WHAT YOU HAVE TO DO:
Read the entries below and pull out each line with the string "bucket".

EXERCISE DATA:
◇ ◇ ◇ ◇ ◇

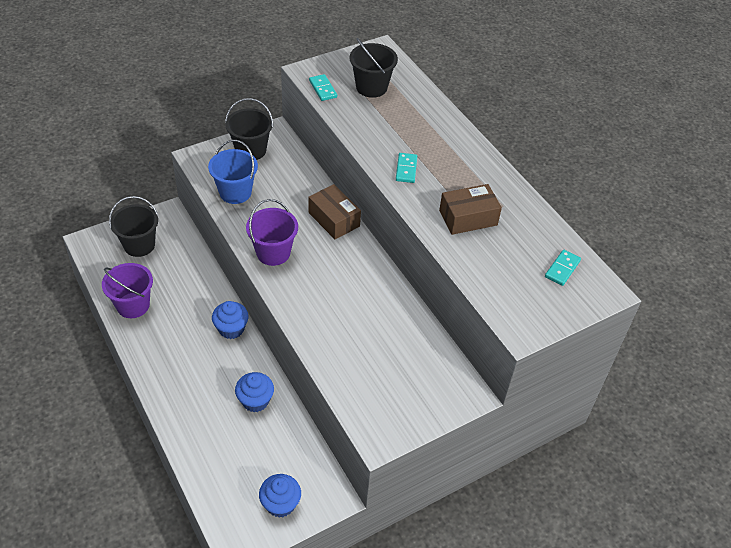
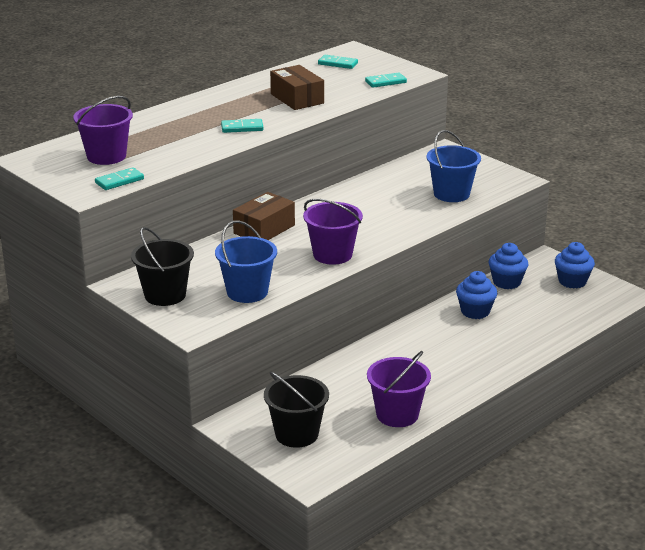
camera: 100 degrees left, 20 degrees down
(231, 329) = (394, 341): blue cupcake -> blue cupcake (506, 282)
(361, 369) = (451, 194): none -> blue bucket
(371, 87) = (106, 156): black bucket -> purple bucket
(500, 296) = (385, 82): none -> turquoise domino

◇ ◇ ◇ ◇ ◇

RESPONSE TO THE EXERCISE:
(361, 369) = (451, 194): none -> blue bucket
(371, 87) = (106, 156): black bucket -> purple bucket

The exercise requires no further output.